+++ RECORDED INFORMATION

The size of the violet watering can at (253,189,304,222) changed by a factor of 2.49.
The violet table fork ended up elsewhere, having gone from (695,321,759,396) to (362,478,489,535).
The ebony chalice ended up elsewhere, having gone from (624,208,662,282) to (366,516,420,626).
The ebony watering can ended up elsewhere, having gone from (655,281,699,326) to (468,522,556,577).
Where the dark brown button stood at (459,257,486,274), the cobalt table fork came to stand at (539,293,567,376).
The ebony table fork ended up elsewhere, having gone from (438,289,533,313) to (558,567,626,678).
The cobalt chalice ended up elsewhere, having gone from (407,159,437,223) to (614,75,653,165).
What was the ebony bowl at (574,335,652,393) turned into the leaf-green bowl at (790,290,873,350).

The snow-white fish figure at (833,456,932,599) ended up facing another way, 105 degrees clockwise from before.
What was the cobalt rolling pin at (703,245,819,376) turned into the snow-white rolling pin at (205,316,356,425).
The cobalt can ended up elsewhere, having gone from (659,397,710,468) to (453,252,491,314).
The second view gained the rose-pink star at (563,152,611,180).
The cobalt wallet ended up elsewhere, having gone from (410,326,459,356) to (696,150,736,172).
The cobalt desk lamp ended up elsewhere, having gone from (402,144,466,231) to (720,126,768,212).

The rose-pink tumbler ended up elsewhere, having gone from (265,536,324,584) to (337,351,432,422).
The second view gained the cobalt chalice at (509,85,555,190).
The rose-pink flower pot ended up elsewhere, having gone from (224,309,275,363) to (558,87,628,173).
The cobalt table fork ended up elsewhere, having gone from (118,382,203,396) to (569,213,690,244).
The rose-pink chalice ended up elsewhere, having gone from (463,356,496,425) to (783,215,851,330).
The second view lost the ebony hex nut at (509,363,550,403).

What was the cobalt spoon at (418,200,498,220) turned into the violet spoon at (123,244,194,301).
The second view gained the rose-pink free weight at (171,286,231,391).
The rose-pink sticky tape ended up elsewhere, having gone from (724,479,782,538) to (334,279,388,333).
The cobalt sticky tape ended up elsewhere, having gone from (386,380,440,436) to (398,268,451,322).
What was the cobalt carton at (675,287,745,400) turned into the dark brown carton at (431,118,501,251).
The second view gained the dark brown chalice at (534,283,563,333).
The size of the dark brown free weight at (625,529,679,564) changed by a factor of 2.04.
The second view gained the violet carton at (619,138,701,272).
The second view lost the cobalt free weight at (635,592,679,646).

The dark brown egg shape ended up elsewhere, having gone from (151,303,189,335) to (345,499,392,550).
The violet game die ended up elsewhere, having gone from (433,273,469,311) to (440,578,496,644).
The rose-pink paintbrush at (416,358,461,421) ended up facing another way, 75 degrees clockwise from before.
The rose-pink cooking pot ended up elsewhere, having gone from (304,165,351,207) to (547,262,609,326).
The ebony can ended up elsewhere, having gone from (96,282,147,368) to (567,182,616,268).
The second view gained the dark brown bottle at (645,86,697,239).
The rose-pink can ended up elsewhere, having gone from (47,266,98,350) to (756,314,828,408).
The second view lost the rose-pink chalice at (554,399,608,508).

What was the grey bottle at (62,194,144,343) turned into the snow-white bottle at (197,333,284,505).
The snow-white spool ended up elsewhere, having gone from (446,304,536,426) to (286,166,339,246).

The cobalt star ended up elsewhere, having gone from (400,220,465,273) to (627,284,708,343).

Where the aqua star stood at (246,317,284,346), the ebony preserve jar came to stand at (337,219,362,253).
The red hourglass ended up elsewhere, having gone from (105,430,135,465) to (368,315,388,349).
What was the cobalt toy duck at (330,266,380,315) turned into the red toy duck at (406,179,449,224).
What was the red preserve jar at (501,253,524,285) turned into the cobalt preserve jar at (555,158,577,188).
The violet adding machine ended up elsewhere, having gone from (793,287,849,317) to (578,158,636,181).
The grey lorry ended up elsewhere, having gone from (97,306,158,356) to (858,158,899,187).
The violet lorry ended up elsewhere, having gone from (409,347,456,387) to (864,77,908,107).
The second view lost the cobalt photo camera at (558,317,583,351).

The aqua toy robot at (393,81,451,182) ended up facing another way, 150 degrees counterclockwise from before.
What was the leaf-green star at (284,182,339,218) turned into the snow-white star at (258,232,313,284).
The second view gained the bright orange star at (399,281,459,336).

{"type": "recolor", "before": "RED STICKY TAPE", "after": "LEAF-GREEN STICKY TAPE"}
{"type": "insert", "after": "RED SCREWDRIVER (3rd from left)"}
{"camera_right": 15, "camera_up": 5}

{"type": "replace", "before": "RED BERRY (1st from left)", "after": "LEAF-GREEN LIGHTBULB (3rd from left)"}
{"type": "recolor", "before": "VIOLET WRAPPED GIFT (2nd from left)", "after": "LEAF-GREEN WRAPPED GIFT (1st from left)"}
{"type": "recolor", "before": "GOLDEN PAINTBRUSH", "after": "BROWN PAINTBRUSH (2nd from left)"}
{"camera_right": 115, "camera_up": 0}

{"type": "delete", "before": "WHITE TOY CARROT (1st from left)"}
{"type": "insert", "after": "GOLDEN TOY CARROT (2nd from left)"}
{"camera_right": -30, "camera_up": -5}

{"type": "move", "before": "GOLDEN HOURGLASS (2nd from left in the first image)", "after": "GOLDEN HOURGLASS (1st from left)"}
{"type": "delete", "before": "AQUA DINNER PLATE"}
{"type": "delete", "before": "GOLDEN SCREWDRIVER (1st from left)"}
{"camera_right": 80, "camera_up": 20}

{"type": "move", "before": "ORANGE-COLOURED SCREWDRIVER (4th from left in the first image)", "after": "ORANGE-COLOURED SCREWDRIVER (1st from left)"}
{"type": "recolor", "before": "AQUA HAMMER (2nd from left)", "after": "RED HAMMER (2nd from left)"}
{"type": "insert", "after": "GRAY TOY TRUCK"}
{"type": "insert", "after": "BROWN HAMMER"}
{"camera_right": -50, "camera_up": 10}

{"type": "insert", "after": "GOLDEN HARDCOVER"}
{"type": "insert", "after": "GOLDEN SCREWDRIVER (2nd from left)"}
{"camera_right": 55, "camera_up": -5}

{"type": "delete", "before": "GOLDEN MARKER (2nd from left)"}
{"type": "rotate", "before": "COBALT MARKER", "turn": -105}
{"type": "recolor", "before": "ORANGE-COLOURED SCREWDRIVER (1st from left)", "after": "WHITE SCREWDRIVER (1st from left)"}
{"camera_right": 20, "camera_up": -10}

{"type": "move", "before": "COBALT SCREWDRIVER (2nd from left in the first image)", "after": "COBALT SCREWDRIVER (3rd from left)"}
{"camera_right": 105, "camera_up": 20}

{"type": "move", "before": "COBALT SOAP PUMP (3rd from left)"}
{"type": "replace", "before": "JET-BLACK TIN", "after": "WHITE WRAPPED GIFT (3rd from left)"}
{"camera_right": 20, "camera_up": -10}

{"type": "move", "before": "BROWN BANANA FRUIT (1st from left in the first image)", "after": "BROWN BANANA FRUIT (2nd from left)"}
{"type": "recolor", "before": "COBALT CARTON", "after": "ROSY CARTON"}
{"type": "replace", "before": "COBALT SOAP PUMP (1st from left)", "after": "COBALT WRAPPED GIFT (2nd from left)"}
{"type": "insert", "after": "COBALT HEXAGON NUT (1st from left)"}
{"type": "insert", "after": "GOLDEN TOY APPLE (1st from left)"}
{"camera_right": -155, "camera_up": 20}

++++++

Filter the records above, keeping each line that contains the word "watering".

The size of the violet watering can at (253,189,304,222) changed by a factor of 2.49.
The ebony watering can ended up elsewhere, having gone from (655,281,699,326) to (468,522,556,577).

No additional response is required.